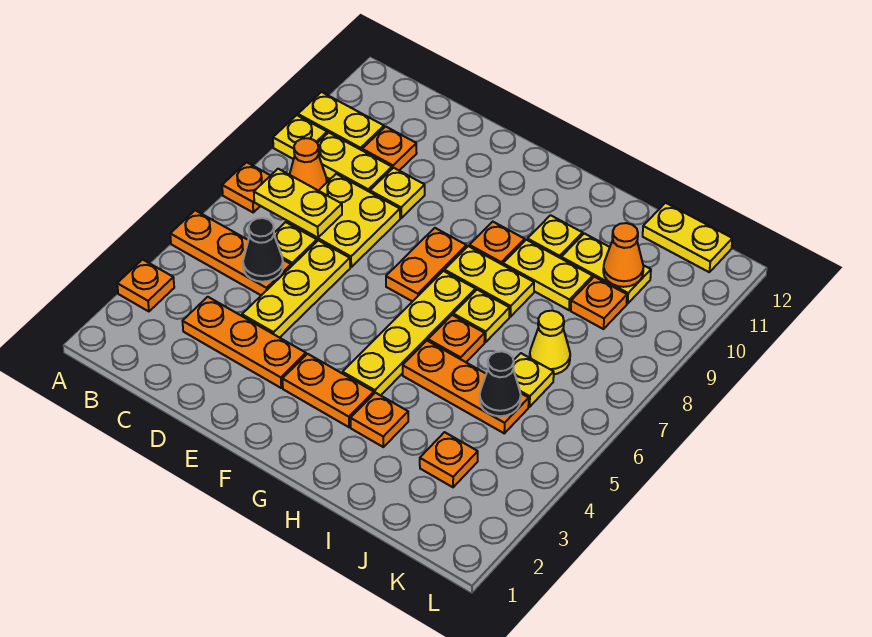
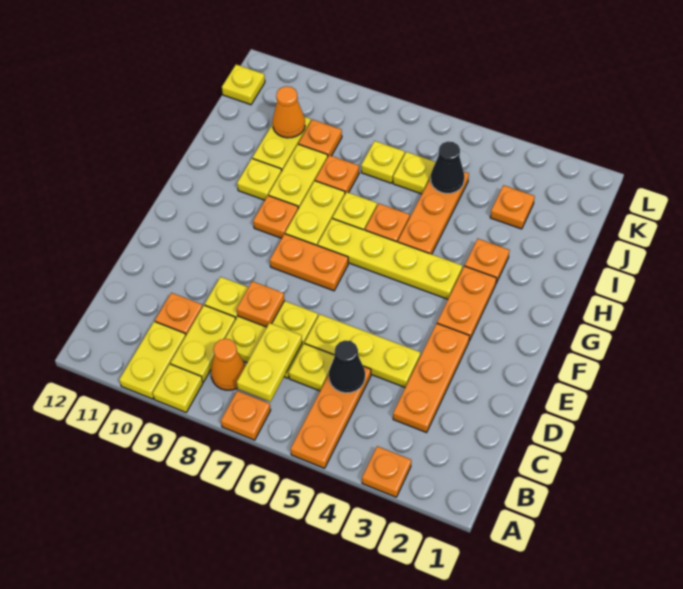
none -> orange plate D8 level 2
none -> orange plate I8 level 1
yellow cone J7 level 1 -> yellow plate J7 level 1
yellow plate J12:K12 level 1 -> yellow plate K12 level 1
+ + + + + + +
Requirement:
Leave out the pictures and repeat the remaining data exactly.

Answer to this problem:
none -> orange plate D8 level 2
none -> orange plate I8 level 1
yellow cone J7 level 1 -> yellow plate J7 level 1
yellow plate J12:K12 level 1 -> yellow plate K12 level 1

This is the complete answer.